What this task involves.
Look through the entries for the line containing "none -> yellow plate D5:F5 level 1". Then output that line and every line after it, exactly, to the end.

[Object matching data]
•••

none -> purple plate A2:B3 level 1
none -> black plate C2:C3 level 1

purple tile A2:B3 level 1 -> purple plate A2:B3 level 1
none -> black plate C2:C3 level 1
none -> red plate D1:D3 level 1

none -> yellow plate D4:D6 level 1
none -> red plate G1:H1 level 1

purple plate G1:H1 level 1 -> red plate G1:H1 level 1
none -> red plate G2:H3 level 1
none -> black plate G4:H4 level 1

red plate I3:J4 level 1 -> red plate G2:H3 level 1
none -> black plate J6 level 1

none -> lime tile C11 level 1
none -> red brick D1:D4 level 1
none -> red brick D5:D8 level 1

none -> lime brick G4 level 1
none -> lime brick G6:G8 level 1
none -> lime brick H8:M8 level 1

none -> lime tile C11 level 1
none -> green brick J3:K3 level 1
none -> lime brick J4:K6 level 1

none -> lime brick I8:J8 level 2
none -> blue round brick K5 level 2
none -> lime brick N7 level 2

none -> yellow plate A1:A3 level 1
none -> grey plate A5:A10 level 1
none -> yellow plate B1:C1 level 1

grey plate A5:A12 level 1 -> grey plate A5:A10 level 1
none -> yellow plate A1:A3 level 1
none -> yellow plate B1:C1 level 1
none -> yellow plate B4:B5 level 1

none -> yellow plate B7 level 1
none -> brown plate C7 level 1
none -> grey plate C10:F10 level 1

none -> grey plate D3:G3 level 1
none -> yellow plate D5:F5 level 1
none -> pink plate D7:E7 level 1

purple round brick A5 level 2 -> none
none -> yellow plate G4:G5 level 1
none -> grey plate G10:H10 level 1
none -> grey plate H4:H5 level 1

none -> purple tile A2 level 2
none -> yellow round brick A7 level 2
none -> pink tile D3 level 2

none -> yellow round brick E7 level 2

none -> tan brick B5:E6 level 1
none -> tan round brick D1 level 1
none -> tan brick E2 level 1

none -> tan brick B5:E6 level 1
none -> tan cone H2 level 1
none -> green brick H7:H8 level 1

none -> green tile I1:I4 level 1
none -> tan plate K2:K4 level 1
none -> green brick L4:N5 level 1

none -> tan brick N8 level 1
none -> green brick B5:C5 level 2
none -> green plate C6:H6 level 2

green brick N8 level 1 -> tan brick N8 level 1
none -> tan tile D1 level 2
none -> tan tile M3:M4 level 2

•••

Reply.
none -> yellow plate D5:F5 level 1
none -> pink plate D7:E7 level 1

purple round brick A5 level 2 -> none
none -> yellow plate G4:G5 level 1
none -> grey plate G10:H10 level 1
none -> grey plate H4:H5 level 1

none -> purple tile A2 level 2
none -> yellow round brick A7 level 2
none -> pink tile D3 level 2

none -> yellow round brick E7 level 2

none -> tan brick B5:E6 level 1
none -> tan round brick D1 level 1
none -> tan brick E2 level 1

none -> tan brick B5:E6 level 1
none -> tan cone H2 level 1
none -> green brick H7:H8 level 1

none -> green tile I1:I4 level 1
none -> tan plate K2:K4 level 1
none -> green brick L4:N5 level 1

none -> tan brick N8 level 1
none -> green brick B5:C5 level 2
none -> green plate C6:H6 level 2

green brick N8 level 1 -> tan brick N8 level 1
none -> tan tile D1 level 2
none -> tan tile M3:M4 level 2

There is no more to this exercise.